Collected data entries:
== Segment start ==

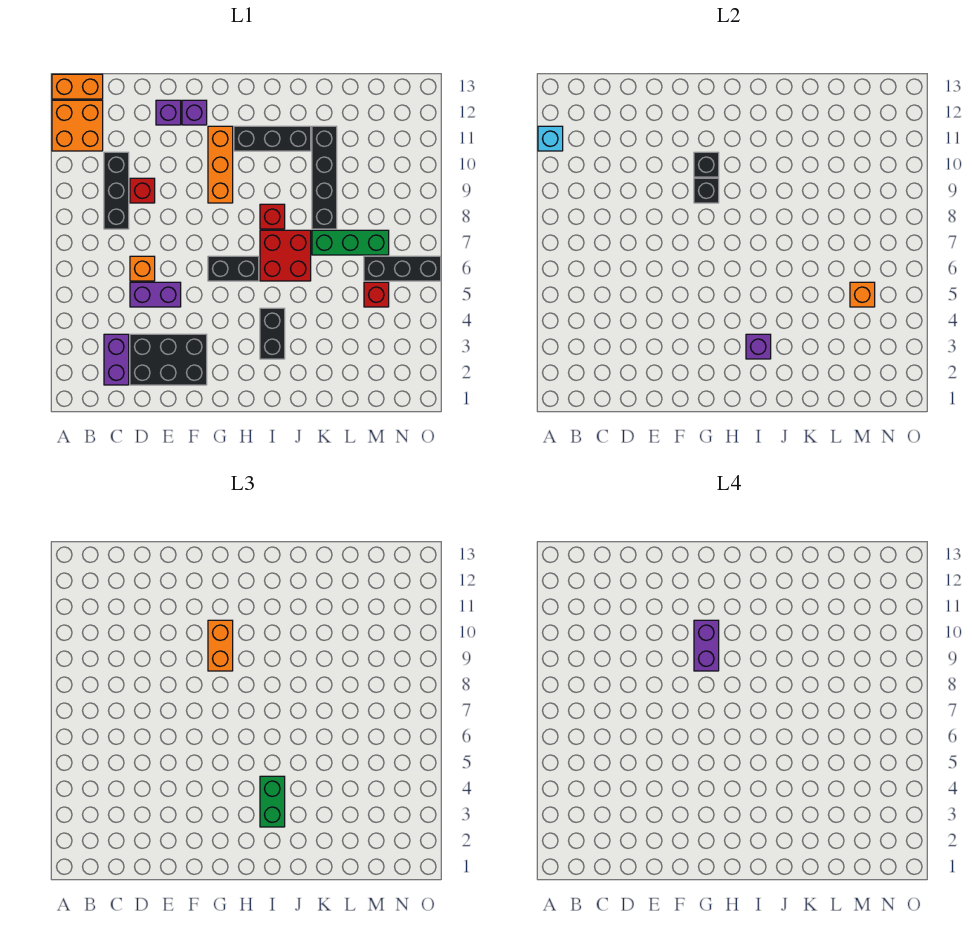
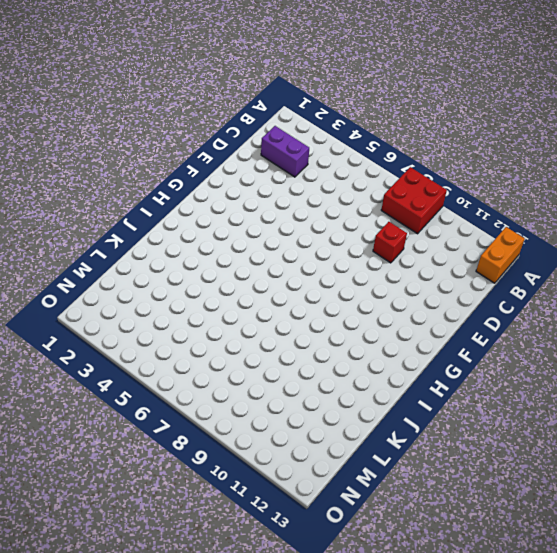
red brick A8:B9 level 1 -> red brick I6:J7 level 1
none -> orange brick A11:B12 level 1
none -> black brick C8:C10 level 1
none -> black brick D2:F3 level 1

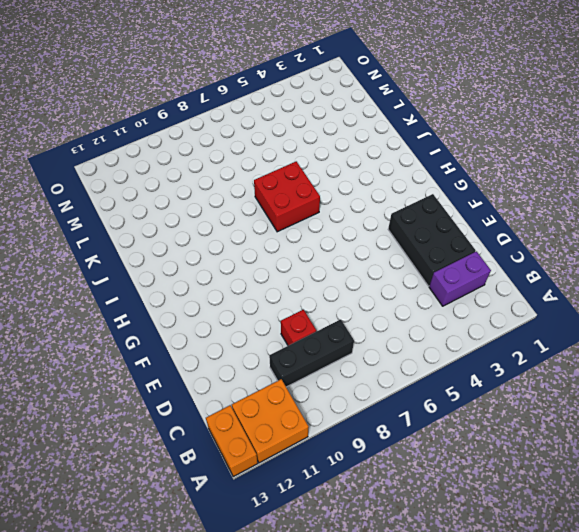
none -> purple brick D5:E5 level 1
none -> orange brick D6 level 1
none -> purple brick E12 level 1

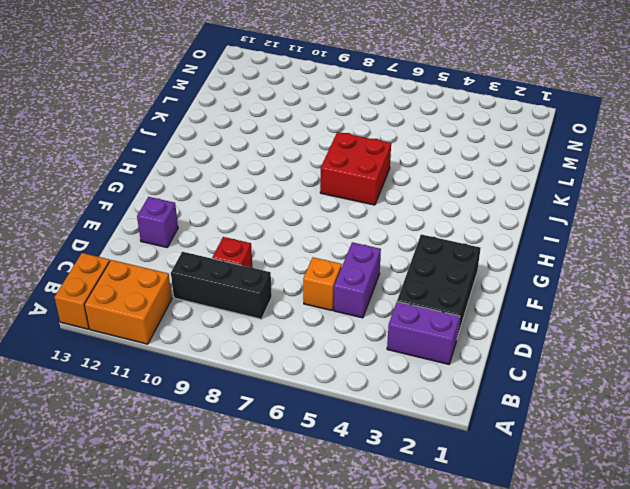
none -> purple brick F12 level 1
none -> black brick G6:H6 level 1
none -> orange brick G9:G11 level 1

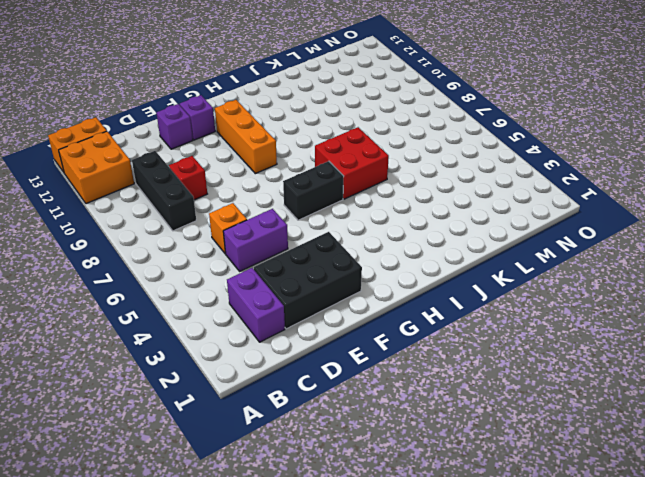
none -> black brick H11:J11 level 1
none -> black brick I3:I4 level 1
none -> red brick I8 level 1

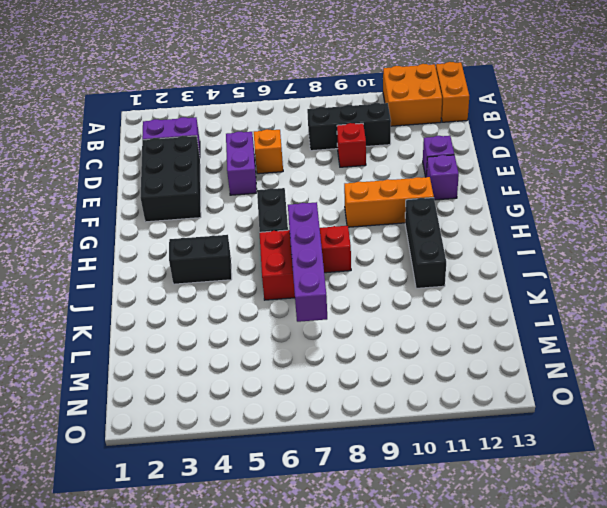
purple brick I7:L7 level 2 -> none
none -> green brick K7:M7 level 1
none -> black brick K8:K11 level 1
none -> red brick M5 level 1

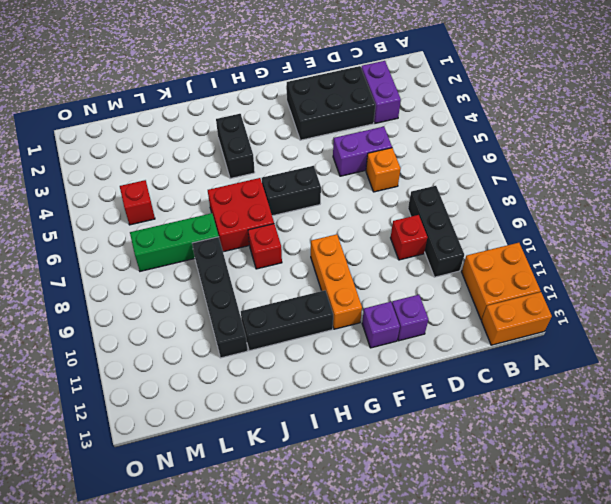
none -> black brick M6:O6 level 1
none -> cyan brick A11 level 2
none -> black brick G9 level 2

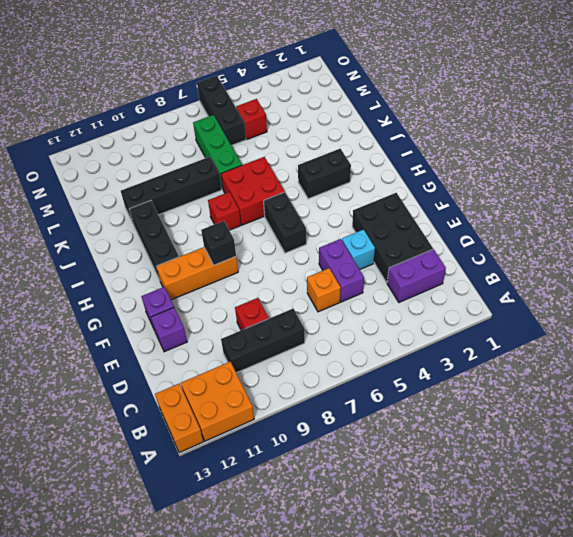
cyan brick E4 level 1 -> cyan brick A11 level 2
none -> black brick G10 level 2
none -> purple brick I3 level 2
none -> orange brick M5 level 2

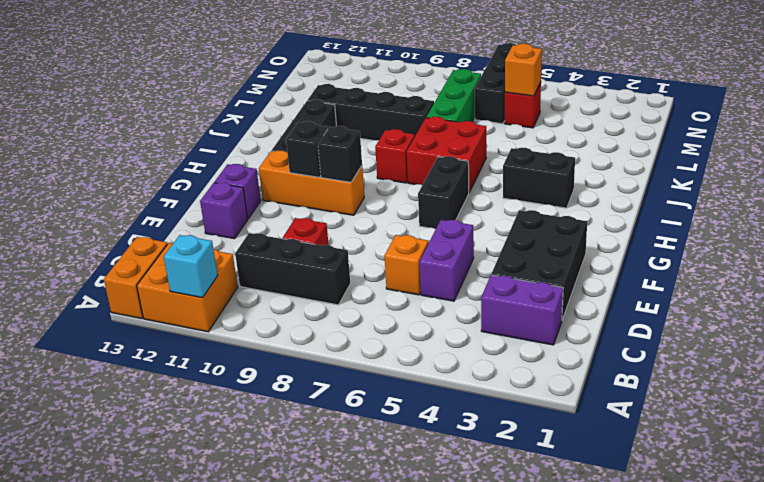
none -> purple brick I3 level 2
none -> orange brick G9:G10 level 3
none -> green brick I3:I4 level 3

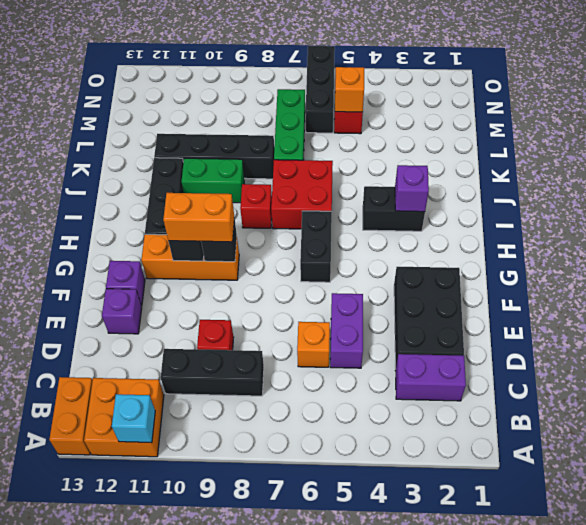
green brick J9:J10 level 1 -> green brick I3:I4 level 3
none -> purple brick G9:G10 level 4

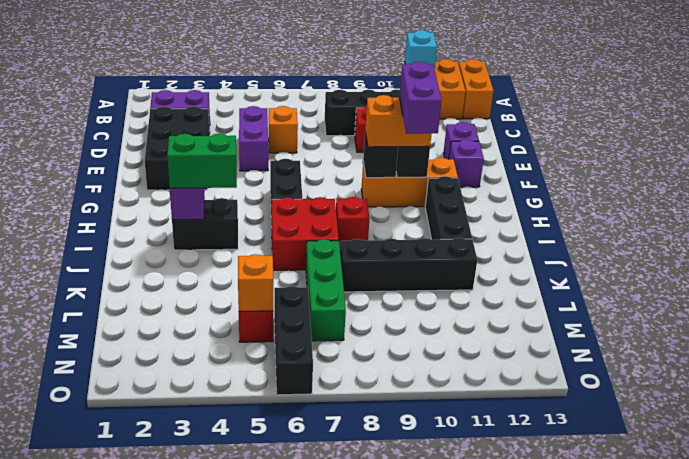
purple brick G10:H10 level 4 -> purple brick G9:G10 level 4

== Segment end ==

Task details: Gather each line in these records that contains the string "orange".

Output of the exercise:
none -> orange brick A11:B12 level 1
none -> orange brick D6 level 1
none -> orange brick G9:G11 level 1
none -> orange brick M5 level 2
none -> orange brick G9:G10 level 3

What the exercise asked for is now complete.